##### RECORDS PROVIDED

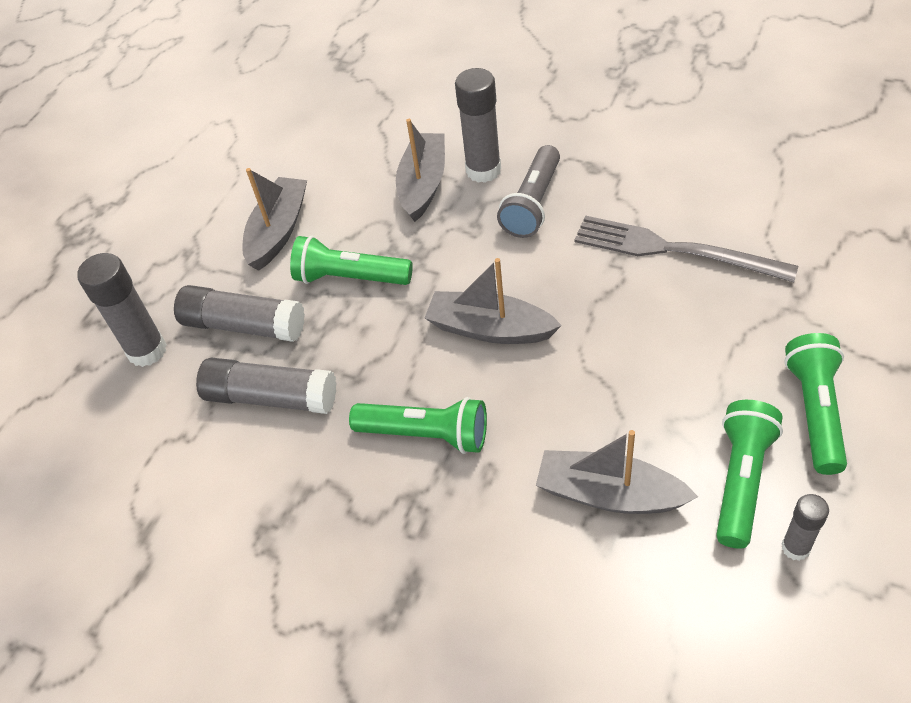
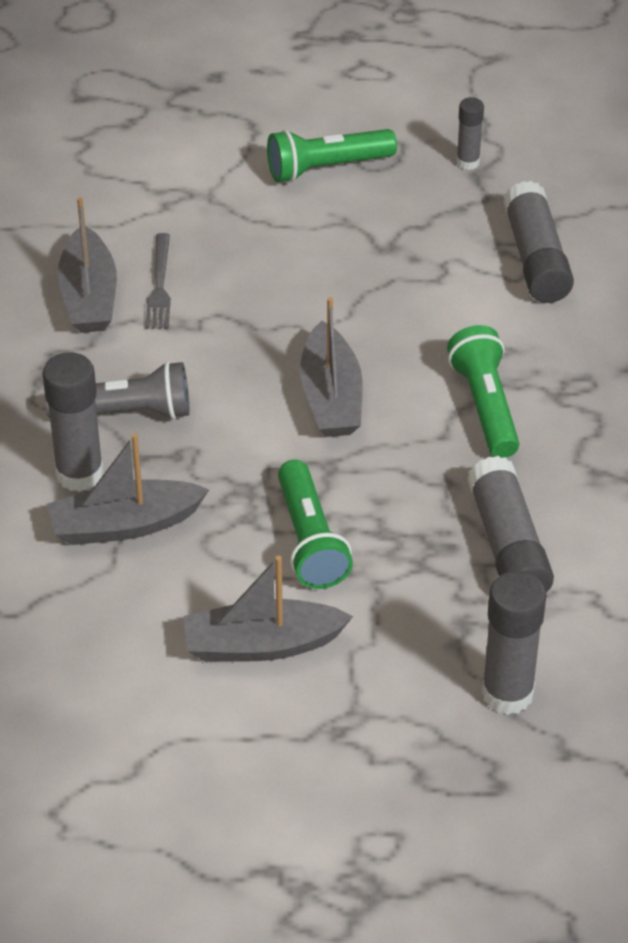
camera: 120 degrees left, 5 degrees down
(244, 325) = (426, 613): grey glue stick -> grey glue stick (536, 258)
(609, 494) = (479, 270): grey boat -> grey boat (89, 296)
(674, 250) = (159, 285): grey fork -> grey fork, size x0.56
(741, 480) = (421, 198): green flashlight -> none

##########
##### RECORDS PROVIDED

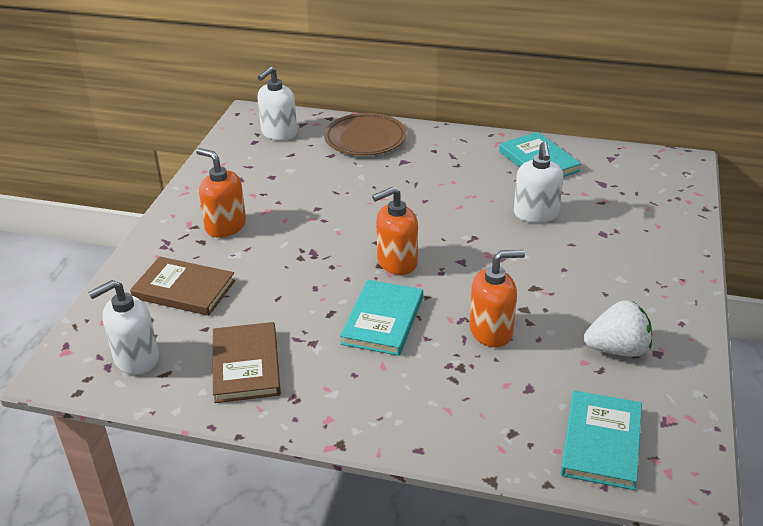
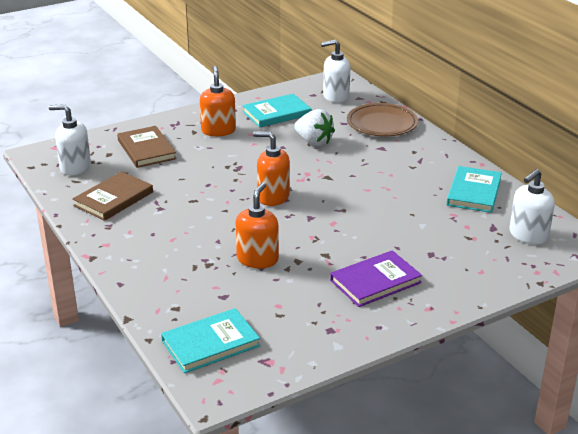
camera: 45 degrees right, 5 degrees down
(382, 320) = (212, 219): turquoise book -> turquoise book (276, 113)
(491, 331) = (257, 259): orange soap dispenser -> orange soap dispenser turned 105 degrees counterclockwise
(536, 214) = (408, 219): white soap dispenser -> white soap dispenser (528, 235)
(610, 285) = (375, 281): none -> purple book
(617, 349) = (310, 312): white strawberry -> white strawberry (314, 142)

##########

» WHAT YOU WILL DO
Quote the listing above, but only from the line that shows "(382, 320) = (212, 219): turquoise" through the line that shows "(617, 349) = (310, 312): white".

» OUTPUT BELOW
(382, 320) = (212, 219): turquoise book -> turquoise book (276, 113)
(491, 331) = (257, 259): orange soap dispenser -> orange soap dispenser turned 105 degrees counterclockwise
(536, 214) = (408, 219): white soap dispenser -> white soap dispenser (528, 235)
(610, 285) = (375, 281): none -> purple book
(617, 349) = (310, 312): white strawberry -> white strawberry (314, 142)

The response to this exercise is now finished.